Reproduce exactly, leaving out pictures, each line from the one holding "orange scissors [239,332,309,364]" through the final line of the listing, and add nothing.

Dataset entries START

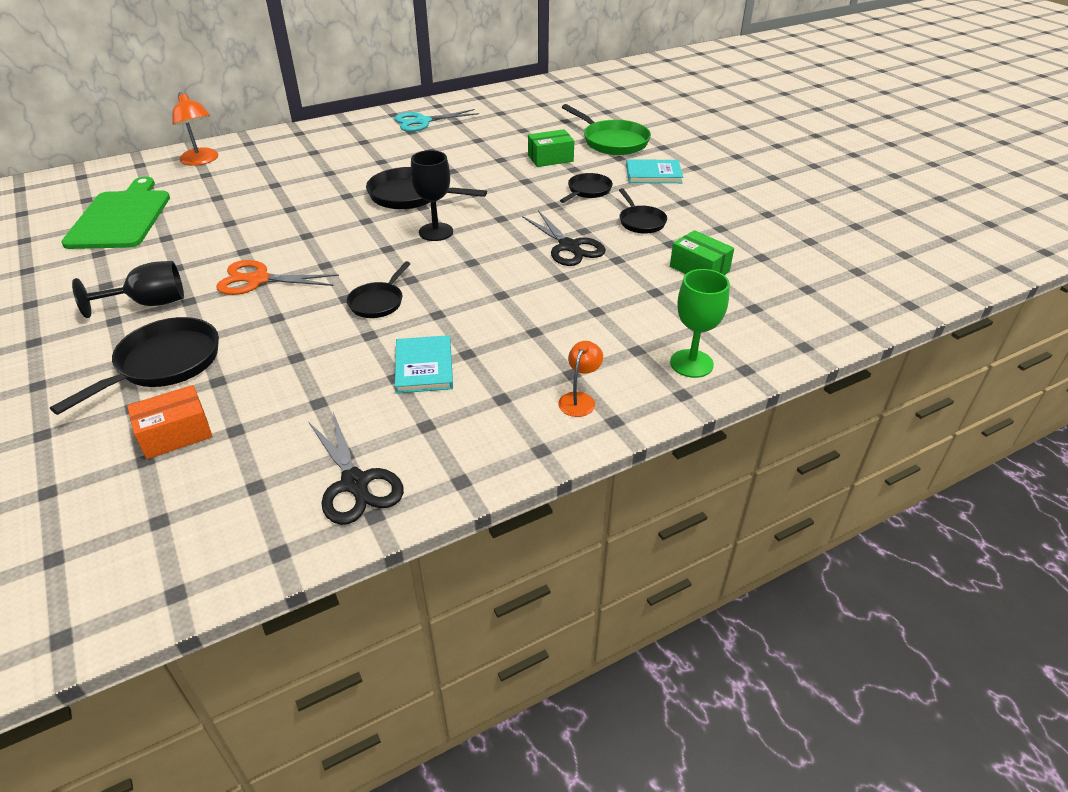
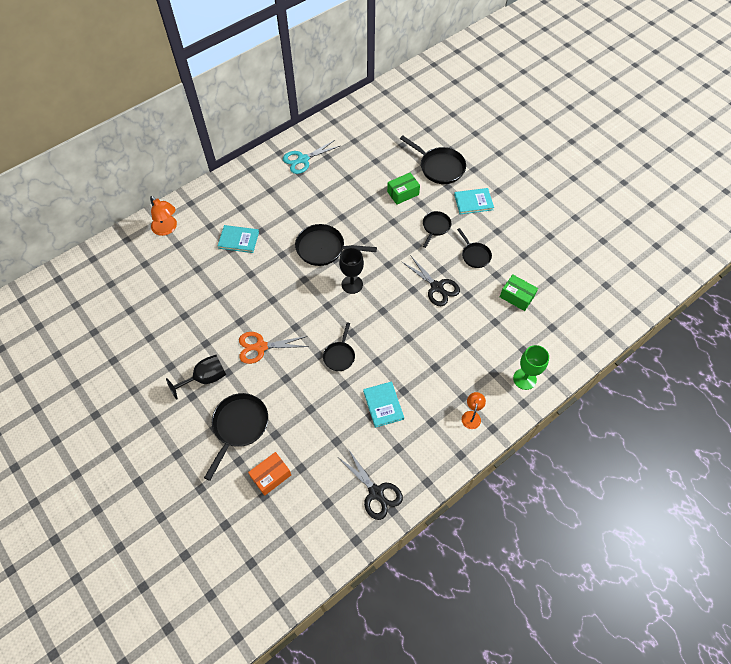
camera: 10 degrees left, 20 degrees up
green cutting board [61,177,170,249] -> none
green pan [562,104,651,155] -> black pan [400,135,466,184]
none -> turquoise book [218,225,259,253]

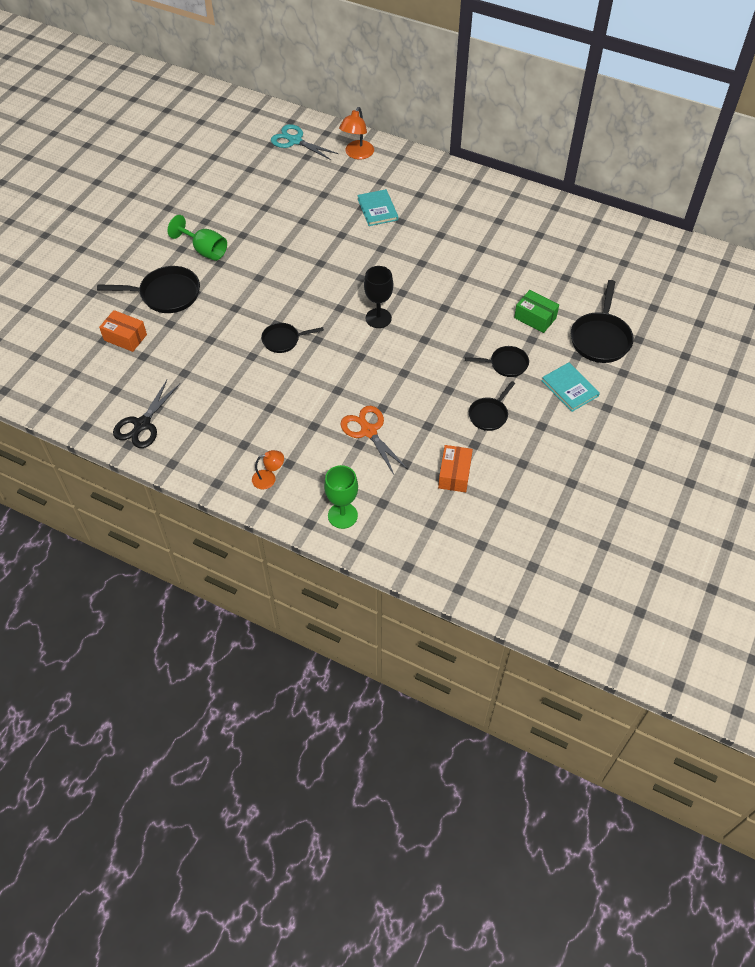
camera: 65 degrees right, 5 degrees down
black goblet [166,355,226,400] -> green goblet [168,215,227,261]
orange scissors [239,332,309,364] -> orange scissors moved to [340,406,408,476]
turquoise scissors [283,140,340,174] -> turquoise scissors moved to [271,124,339,160]
black pan [295,224,377,266] -> none
turquoise book [363,381,404,428] -> none
black scissors [402,255,460,306] -> none
green box [500,275,538,311] -> orange box [438,445,473,492]

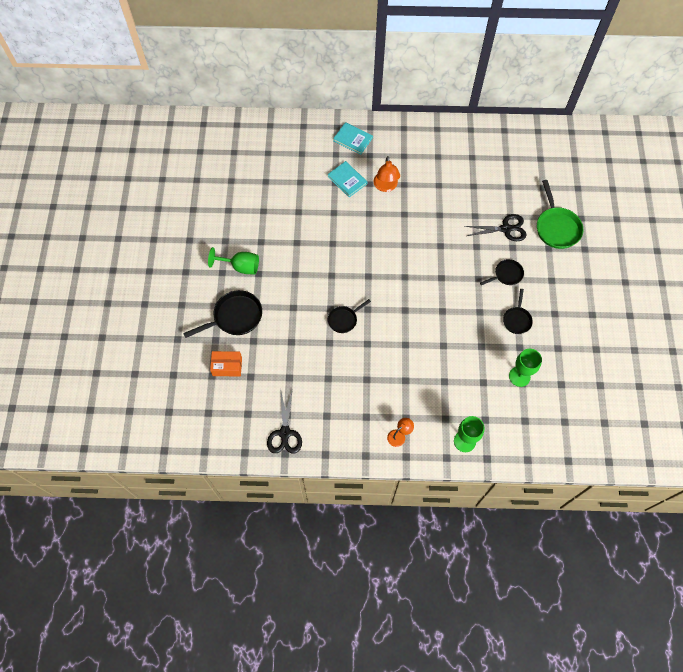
camera: 25 degrees left, 10 degrees up
turquoise scissors [271,124,339,160] -> none
orange lamp [339,107,374,159] -> orange lamp moved to [374,156,400,192]
orange scissors [340,406,408,476] -> none
black goblet [364,266,393,328] -> none
orange box [438,445,473,492] -> green goblet [509,349,542,387]
green box [514,290,559,333] -> black scissors [465,214,526,241]
turquoise book [542,362,600,412] -> turquoise book moved to [333,122,373,155]
black pan [571,280,634,363] -> green pan [537,180,583,249]

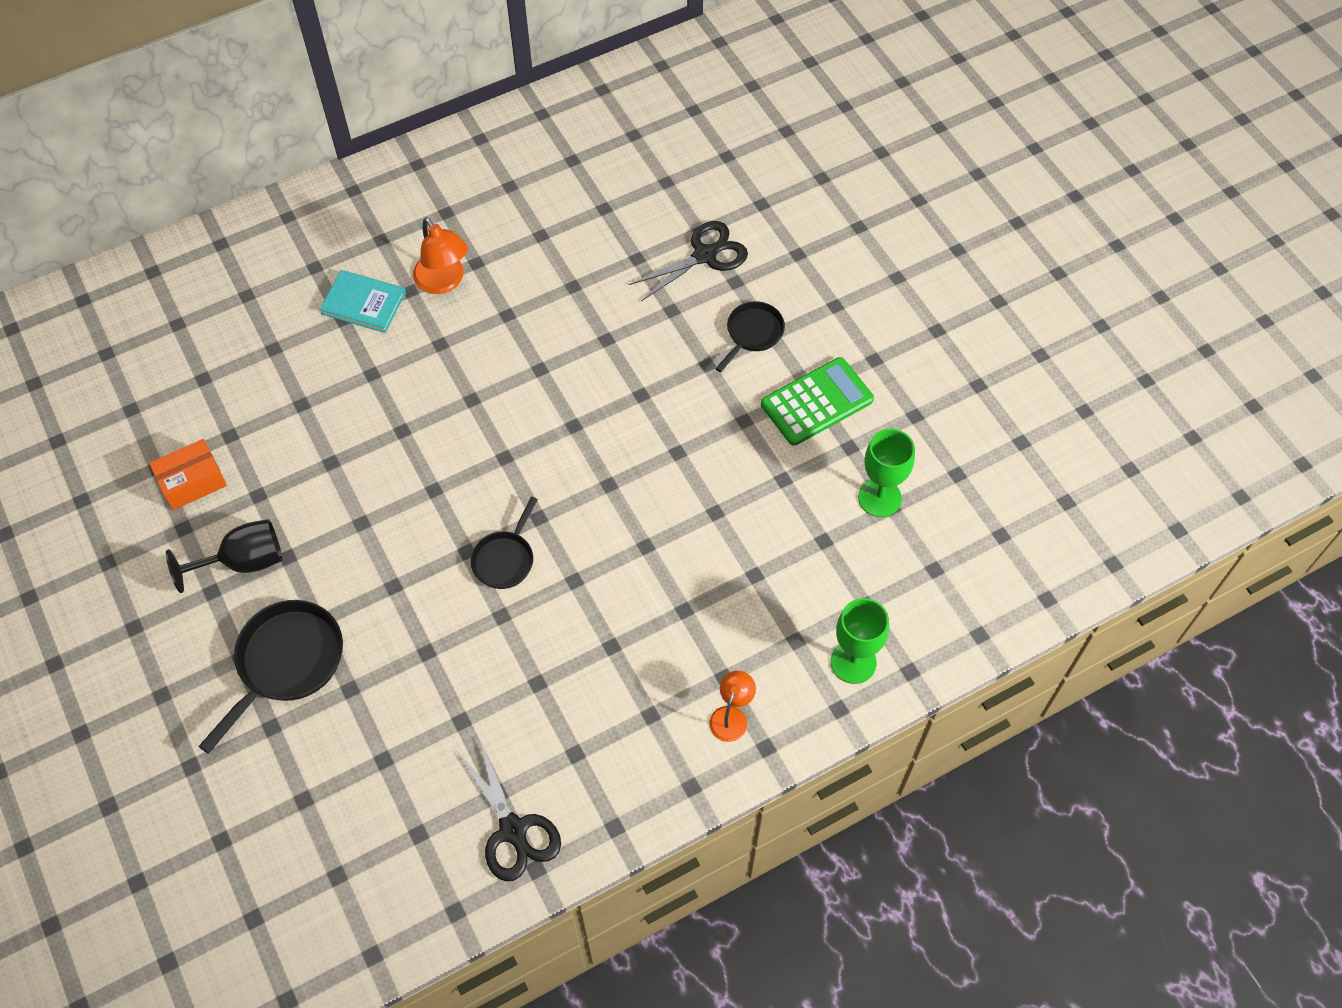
camera: 30 degrees left, 5 degrees down
green goblet [208,247,259,274] -> black goblet [166,519,282,593]
orange box [210,351,242,377] -> orange box moved to [149,439,227,510]
turquoise book [333,122,373,155] -> none
black pan [503,289,533,334] -> green calculator [761,357,874,446]
green pan [537,180,583,249] -> none

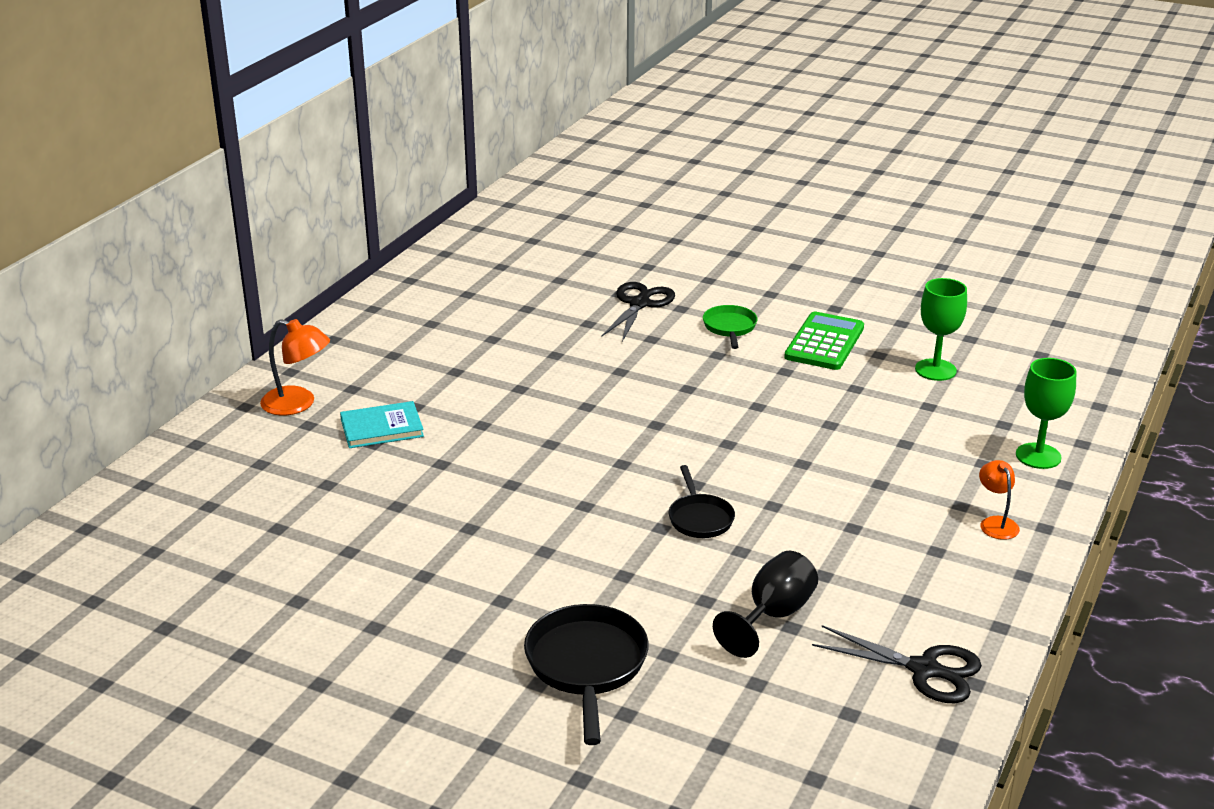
camera: 35 degrees left, 30 degrees down
orange box [149,439,227,510] -> none
black goblet [166,519,282,593] -> black goblet moved to [713,551,818,658]
orange lamp [413,217,468,294] -> orange lamp moved to [260,319,330,415]
black pan [715,301,785,372] -> green pan [703,305,757,349]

Dataset entries END

• _Response box_
orange scissors [239,332,309,364] -> orange scissors moved to [340,406,408,476]
turquoise scissors [283,140,340,174] -> turquoise scissors moved to [271,124,339,160]
black pan [295,224,377,266] -> none
turquoise book [363,381,404,428] -> none
black scissors [402,255,460,306] -> none
green box [500,275,538,311] -> orange box [438,445,473,492]

camera: 25 degrees left, 10 degrees up
turquoise scissors [271,124,339,160] -> none
orange lamp [339,107,374,159] -> orange lamp moved to [374,156,400,192]
orange scissors [340,406,408,476] -> none
black goblet [364,266,393,328] -> none
orange box [438,445,473,492] -> green goblet [509,349,542,387]
green box [514,290,559,333] -> black scissors [465,214,526,241]
turquoise book [542,362,600,412] -> turquoise book moved to [333,122,373,155]
black pan [571,280,634,363] -> green pan [537,180,583,249]

camera: 30 degrees left, 5 degrees down
green goblet [208,247,259,274] -> black goblet [166,519,282,593]
orange box [210,351,242,377] -> orange box moved to [149,439,227,510]
turquoise book [333,122,373,155] -> none
black pan [503,289,533,334] -> green calculator [761,357,874,446]
green pan [537,180,583,249] -> none

camera: 35 degrees left, 30 degrees down
orange box [149,439,227,510] -> none
black goblet [166,519,282,593] -> black goblet moved to [713,551,818,658]
orange lamp [413,217,468,294] -> orange lamp moved to [260,319,330,415]
black pan [715,301,785,372] -> green pan [703,305,757,349]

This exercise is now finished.